(DATA TO EXAMINE):

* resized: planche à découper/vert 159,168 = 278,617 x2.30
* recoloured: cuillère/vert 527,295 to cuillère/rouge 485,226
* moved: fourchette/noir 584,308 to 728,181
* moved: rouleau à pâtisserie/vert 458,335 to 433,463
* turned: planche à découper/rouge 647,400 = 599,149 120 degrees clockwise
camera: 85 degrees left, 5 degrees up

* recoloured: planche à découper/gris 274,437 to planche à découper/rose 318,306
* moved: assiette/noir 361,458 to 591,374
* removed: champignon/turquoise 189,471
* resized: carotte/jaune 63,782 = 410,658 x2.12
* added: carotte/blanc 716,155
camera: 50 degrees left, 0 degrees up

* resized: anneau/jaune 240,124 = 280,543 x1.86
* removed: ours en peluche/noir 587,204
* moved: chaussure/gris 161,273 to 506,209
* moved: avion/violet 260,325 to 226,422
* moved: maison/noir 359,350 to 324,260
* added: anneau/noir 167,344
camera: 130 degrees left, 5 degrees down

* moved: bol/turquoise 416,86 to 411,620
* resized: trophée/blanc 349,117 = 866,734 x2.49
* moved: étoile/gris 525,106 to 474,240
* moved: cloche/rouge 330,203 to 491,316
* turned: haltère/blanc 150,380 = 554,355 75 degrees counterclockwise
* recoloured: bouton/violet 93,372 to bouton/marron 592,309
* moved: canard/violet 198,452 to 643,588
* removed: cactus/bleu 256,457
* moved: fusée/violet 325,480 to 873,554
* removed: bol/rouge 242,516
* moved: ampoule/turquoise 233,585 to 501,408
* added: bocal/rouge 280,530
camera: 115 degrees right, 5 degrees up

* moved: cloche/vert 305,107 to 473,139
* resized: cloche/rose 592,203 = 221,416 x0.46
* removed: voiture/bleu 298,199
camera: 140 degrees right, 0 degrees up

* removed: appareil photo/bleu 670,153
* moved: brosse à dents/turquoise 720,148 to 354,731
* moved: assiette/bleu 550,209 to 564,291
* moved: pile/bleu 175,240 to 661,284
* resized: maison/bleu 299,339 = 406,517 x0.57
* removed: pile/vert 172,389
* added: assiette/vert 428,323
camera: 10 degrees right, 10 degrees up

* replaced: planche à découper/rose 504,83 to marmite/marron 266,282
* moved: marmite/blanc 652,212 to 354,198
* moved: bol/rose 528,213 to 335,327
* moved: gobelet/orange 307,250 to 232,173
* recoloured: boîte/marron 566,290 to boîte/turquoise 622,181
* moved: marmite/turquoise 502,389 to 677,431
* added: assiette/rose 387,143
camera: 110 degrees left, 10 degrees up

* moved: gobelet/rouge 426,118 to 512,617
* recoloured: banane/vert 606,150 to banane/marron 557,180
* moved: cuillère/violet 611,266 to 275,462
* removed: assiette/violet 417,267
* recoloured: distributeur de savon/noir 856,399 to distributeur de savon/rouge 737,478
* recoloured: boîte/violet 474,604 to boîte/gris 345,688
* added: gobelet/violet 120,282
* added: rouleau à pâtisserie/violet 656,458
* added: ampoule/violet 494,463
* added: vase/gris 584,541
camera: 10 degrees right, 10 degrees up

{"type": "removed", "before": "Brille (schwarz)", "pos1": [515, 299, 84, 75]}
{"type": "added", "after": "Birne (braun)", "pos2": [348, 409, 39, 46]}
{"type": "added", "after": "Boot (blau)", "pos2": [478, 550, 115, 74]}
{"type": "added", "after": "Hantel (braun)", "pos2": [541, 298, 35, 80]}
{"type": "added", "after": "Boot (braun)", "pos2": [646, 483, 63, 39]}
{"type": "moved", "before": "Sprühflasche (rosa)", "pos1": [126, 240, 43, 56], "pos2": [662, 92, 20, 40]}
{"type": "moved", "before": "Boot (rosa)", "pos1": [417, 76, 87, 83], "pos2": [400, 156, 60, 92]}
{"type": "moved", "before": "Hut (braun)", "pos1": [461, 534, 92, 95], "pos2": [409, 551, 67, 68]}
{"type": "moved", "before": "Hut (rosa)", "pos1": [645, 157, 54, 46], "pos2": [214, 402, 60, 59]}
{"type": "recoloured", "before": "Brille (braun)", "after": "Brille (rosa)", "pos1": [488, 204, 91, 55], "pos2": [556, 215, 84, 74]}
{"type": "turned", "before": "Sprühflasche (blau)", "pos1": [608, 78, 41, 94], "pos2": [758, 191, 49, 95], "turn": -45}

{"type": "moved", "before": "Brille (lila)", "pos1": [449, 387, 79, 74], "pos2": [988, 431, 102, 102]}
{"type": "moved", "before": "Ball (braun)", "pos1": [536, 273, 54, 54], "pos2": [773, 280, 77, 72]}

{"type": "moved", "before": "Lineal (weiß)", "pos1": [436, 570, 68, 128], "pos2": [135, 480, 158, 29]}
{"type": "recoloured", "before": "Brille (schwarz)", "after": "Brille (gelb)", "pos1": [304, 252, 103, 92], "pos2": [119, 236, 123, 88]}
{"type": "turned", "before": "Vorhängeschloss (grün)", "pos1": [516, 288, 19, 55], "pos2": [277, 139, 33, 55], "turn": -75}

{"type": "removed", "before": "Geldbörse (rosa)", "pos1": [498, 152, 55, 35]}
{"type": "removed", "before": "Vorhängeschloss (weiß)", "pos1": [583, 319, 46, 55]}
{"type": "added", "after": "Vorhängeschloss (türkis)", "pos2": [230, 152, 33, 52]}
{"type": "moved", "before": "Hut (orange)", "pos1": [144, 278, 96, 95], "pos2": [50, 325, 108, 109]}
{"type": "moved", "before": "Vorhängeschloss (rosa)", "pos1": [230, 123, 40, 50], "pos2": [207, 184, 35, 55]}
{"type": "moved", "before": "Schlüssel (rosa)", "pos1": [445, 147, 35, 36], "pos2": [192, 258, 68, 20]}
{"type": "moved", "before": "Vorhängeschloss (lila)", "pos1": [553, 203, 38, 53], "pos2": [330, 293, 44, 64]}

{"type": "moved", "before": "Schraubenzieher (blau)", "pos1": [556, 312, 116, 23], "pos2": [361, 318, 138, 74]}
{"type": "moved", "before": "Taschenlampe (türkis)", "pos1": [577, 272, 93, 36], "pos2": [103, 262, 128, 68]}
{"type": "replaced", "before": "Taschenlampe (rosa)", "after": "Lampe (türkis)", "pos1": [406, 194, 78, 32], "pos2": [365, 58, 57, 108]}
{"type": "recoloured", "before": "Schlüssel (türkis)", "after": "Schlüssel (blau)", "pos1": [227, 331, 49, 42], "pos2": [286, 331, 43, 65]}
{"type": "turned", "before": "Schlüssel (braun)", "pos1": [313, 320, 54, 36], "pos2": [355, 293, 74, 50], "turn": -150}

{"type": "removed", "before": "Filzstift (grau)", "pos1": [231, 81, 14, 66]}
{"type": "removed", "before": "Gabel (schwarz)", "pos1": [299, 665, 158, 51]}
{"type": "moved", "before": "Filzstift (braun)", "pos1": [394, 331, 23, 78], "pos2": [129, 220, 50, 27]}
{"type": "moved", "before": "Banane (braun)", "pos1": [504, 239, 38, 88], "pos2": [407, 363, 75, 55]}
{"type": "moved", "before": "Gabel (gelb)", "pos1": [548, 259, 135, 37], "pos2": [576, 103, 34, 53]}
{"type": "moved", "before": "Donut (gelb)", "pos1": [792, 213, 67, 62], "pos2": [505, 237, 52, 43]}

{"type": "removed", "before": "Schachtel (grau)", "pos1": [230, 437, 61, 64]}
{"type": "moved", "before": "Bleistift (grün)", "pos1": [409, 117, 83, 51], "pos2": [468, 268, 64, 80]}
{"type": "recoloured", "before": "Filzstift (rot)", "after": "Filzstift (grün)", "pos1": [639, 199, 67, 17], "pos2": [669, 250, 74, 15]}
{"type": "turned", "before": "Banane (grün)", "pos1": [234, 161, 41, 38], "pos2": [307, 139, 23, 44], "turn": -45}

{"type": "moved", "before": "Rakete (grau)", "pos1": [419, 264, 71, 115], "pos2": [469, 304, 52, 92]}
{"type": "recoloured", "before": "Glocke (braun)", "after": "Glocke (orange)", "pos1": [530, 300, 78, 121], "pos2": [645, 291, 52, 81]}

(WHAT YOU ARE ASKED TO DO):
How many of the lines above include "Boot"? Only the number should be given.

(RESPONSE AREA):
3